**TASK TO COMPLETE:** An exact copy of every record below is needed, with the pictures left out.

Object correspondence data
——

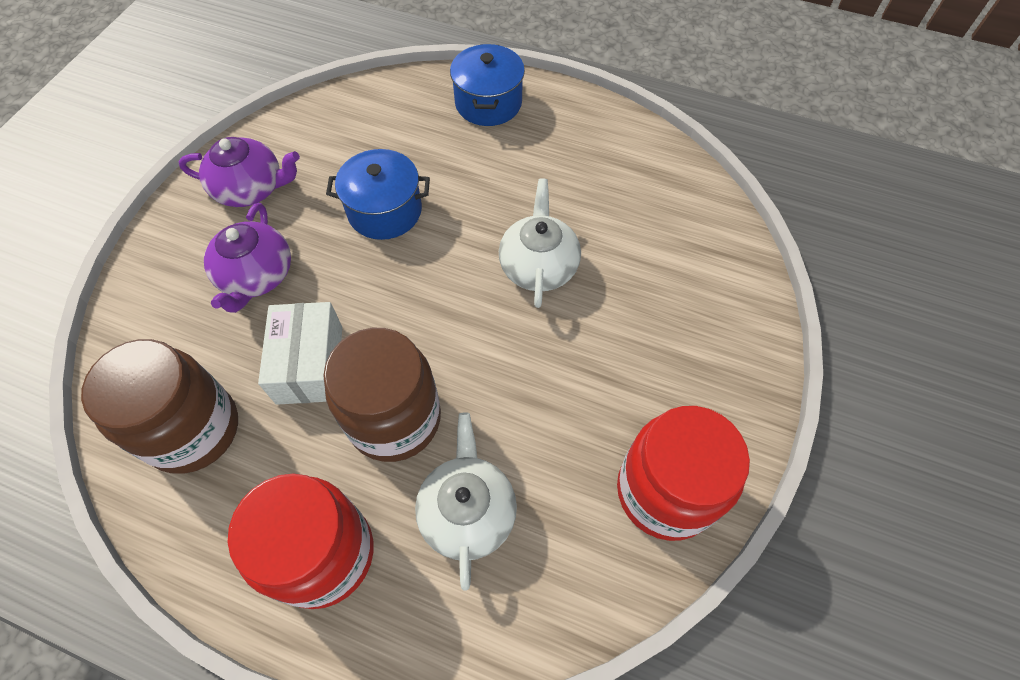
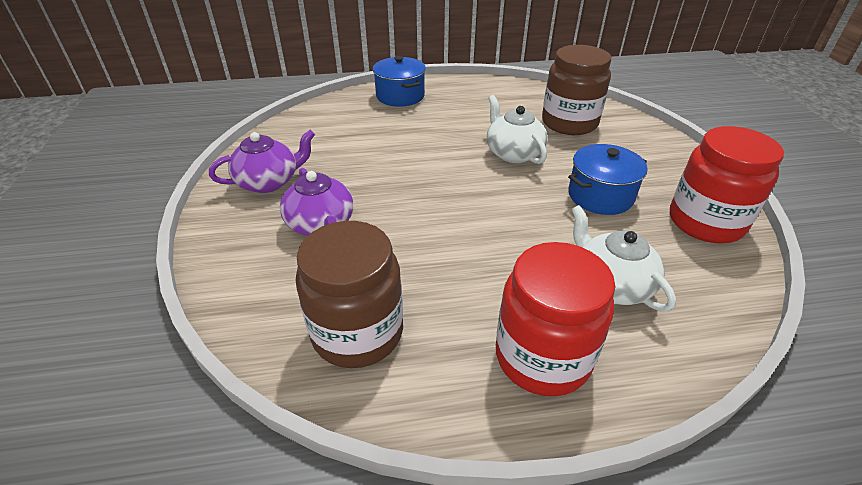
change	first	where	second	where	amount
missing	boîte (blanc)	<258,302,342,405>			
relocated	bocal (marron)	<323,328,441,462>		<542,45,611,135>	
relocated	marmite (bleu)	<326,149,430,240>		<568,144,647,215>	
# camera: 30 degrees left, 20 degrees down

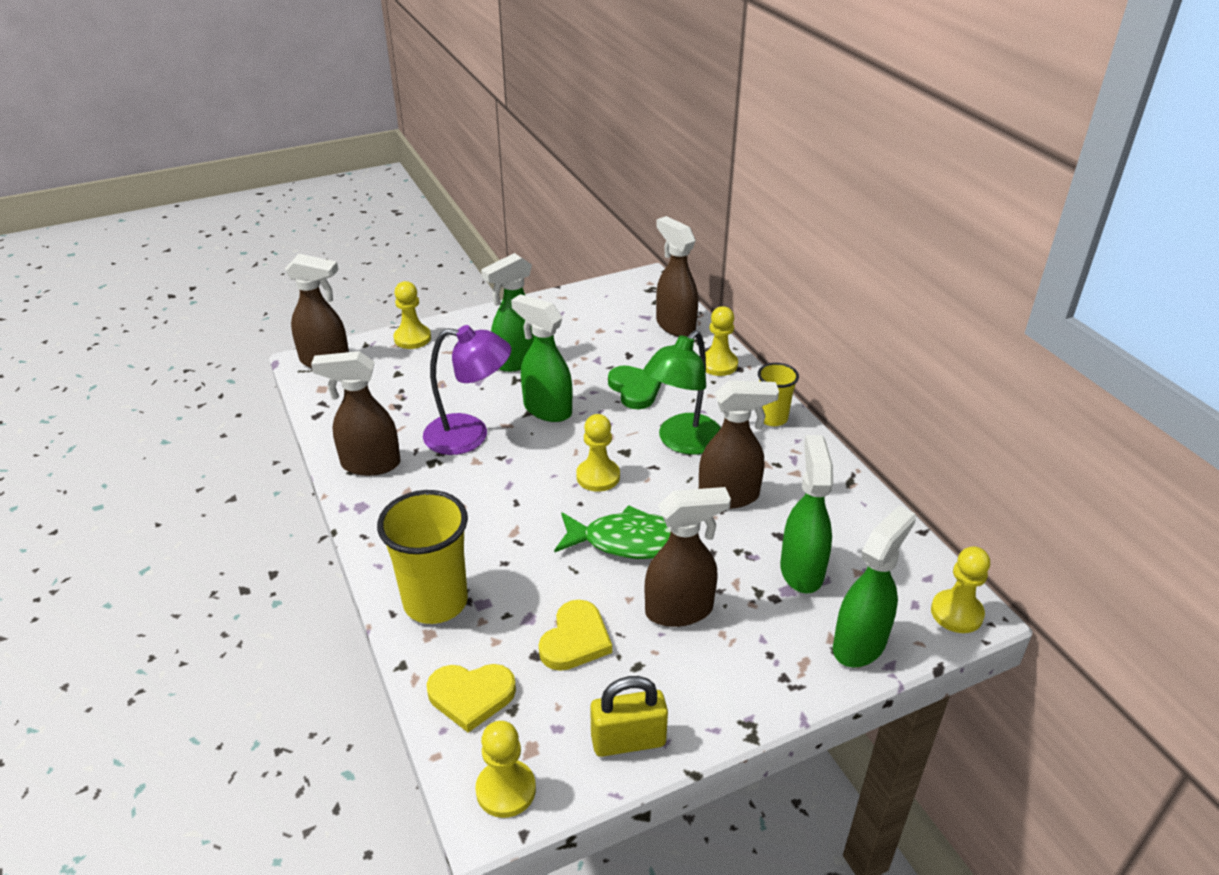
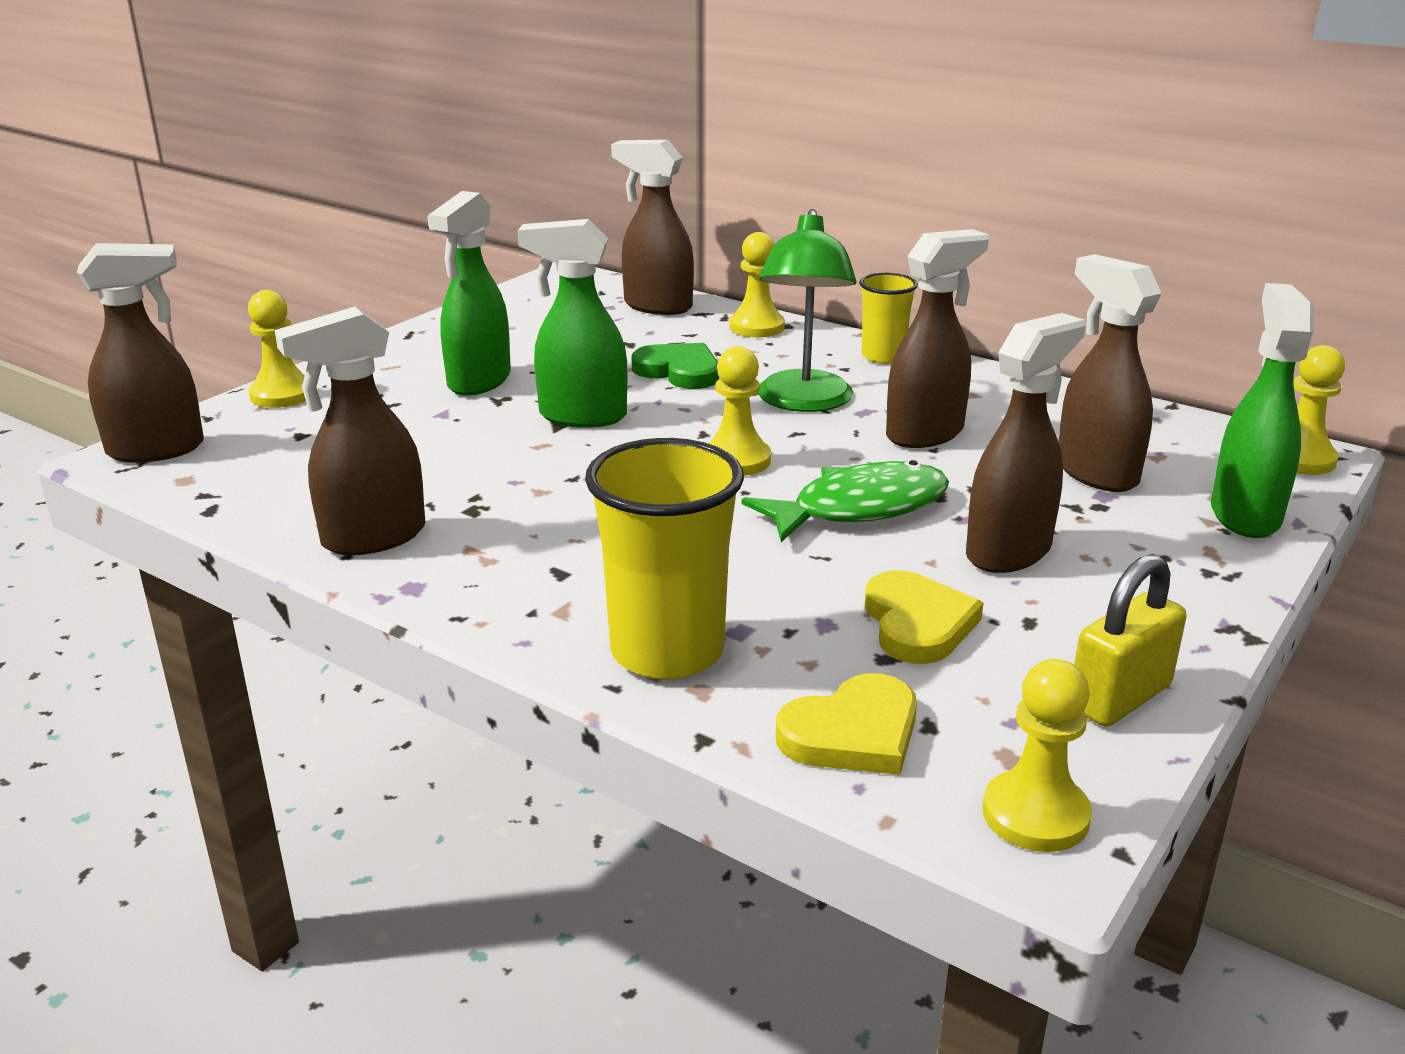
change	first	where	second	where	amount
missing	lampe (violet)	<423,325,511,455>			
colour	vaporisateur (vert)	<780,435,833,594>	vaporisateur (marron)	<1059,254,1162,492>	
# camera: 30 degrees left, 10 degrees down

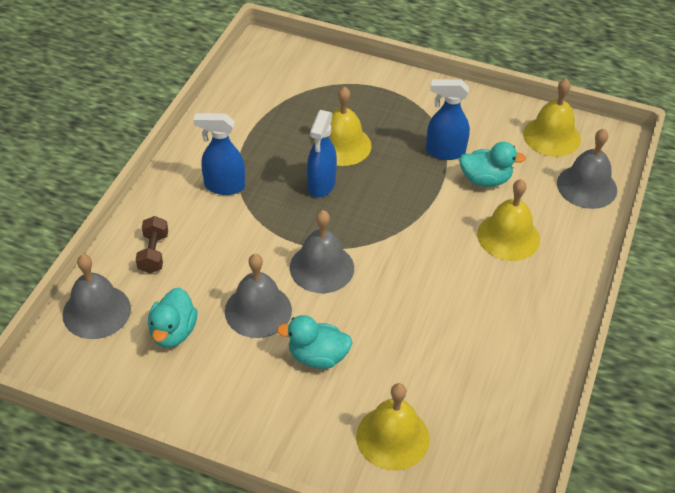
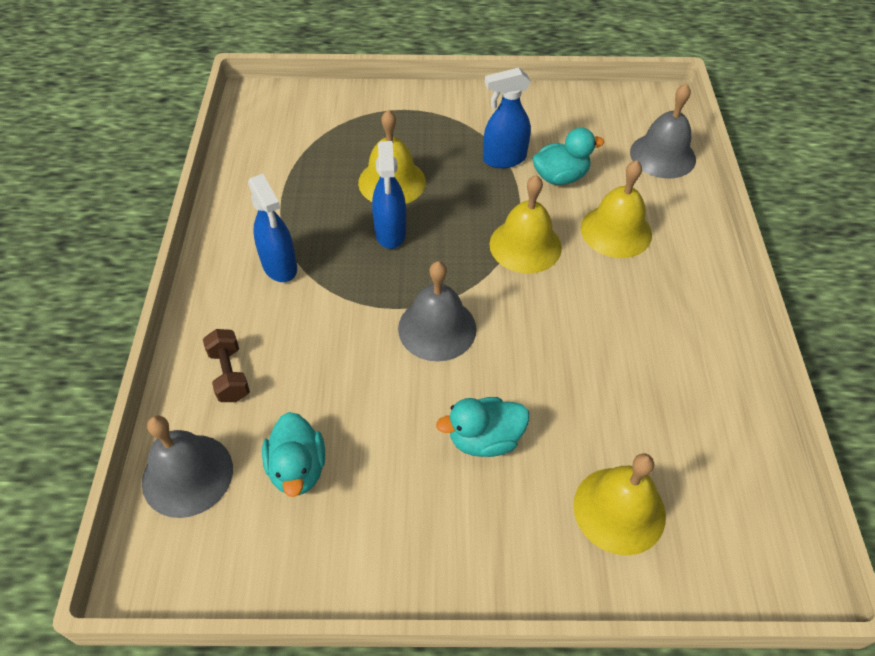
change	first	where	second	where	amount
spun	vaporisateur (bleu)	<193,113,245,195>		<248,174,297,282>	105 degrees counterclockwise
missing	cloche (gris)	<225,254,292,338>			
relocated	cloche (jaune)	<523,78,581,157>		<489,175,562,273>	
# camera: 20 degrees left, 5 degrees up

——

**WORKED SOLUTION:**
change	first	where	second	where	amount
missing	boîte (blanc)	<258,302,342,405>			
relocated	bocal (marron)	<323,328,441,462>		<542,45,611,135>	
relocated	marmite (bleu)	<326,149,430,240>		<568,144,647,215>	
# camera: 30 degrees left, 20 degrees down

change	first	where	second	where	amount
missing	lampe (violet)	<423,325,511,455>			
colour	vaporisateur (vert)	<780,435,833,594>	vaporisateur (marron)	<1059,254,1162,492>	
# camera: 30 degrees left, 10 degrees down

change	first	where	second	where	amount
spun	vaporisateur (bleu)	<193,113,245,195>		<248,174,297,282>	105 degrees counterclockwise
missing	cloche (gris)	<225,254,292,338>			
relocated	cloche (jaune)	<523,78,581,157>		<489,175,562,273>	
# camera: 20 degrees left, 5 degrees up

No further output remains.